_Brief_. Without including any pictures, please copy every entry below exactly.

_Data to examine_.

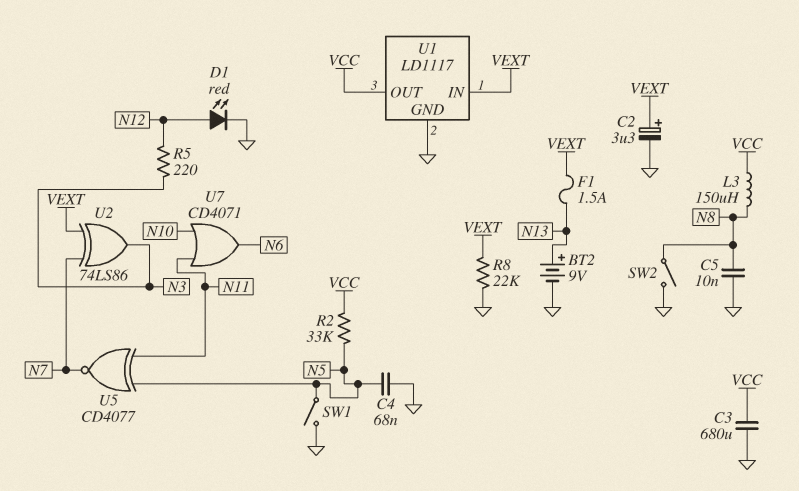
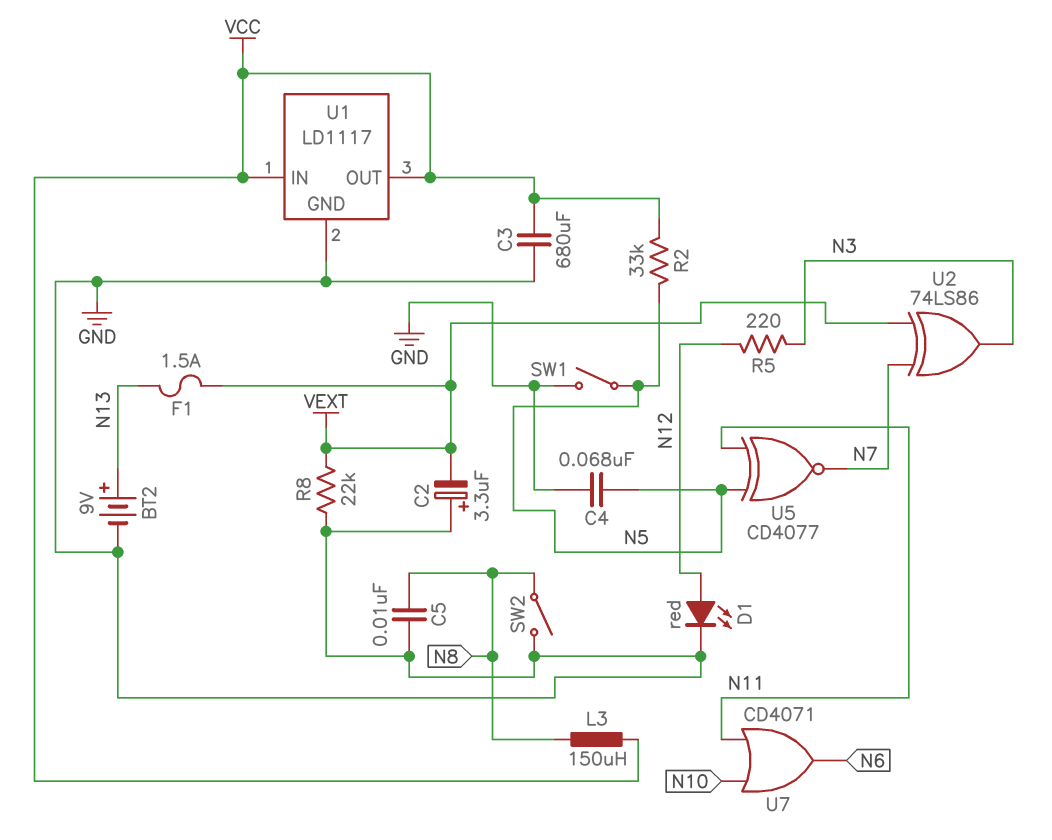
C2: 3.3uF (plus VEXT, minus GND) -> 3.3uF (plus GND, minus VEXT)
U1 pin IN: VEXT -> VCC

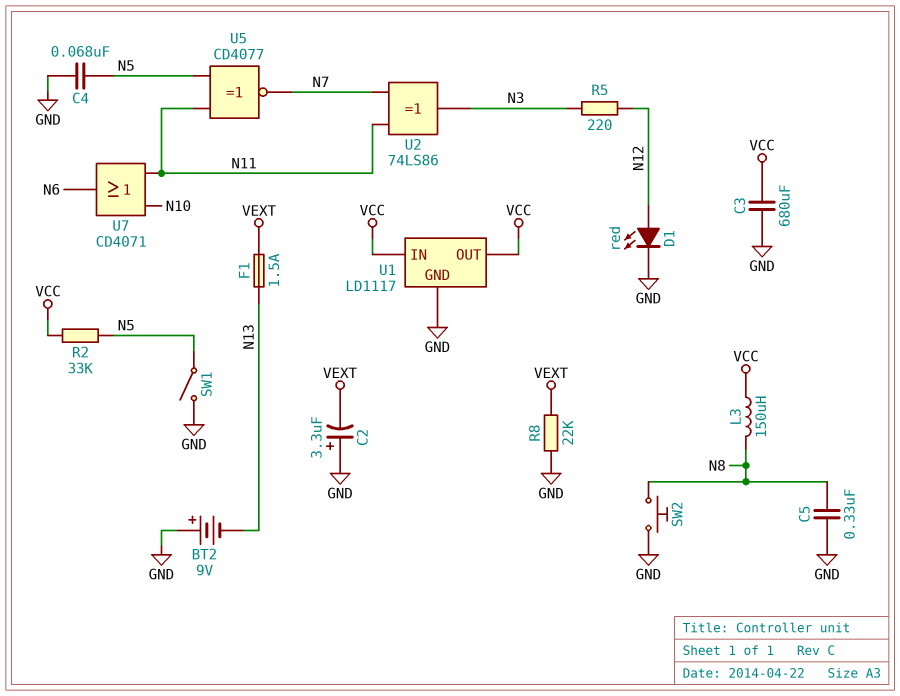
BT2: 9V (plus N13, minus GND) -> 9V (plus GND, minus N13)
C5: 10nF (GND, N8) -> 330nF (GND, N8)
SW2: switch (GND, N8) -> button (GND, N8)
U2: XOR 74LS86 (in N7, in VEXT, out N3) -> XOR 74LS86 (in N7, in N11, out N3)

_Task solution_.
C2: 3.3uF (plus VEXT, minus GND) -> 3.3uF (plus GND, minus VEXT)
U1 pin IN: VEXT -> VCC

BT2: 9V (plus N13, minus GND) -> 9V (plus GND, minus N13)
C5: 10nF (GND, N8) -> 330nF (GND, N8)
SW2: switch (GND, N8) -> button (GND, N8)
U2: XOR 74LS86 (in N7, in VEXT, out N3) -> XOR 74LS86 (in N7, in N11, out N3)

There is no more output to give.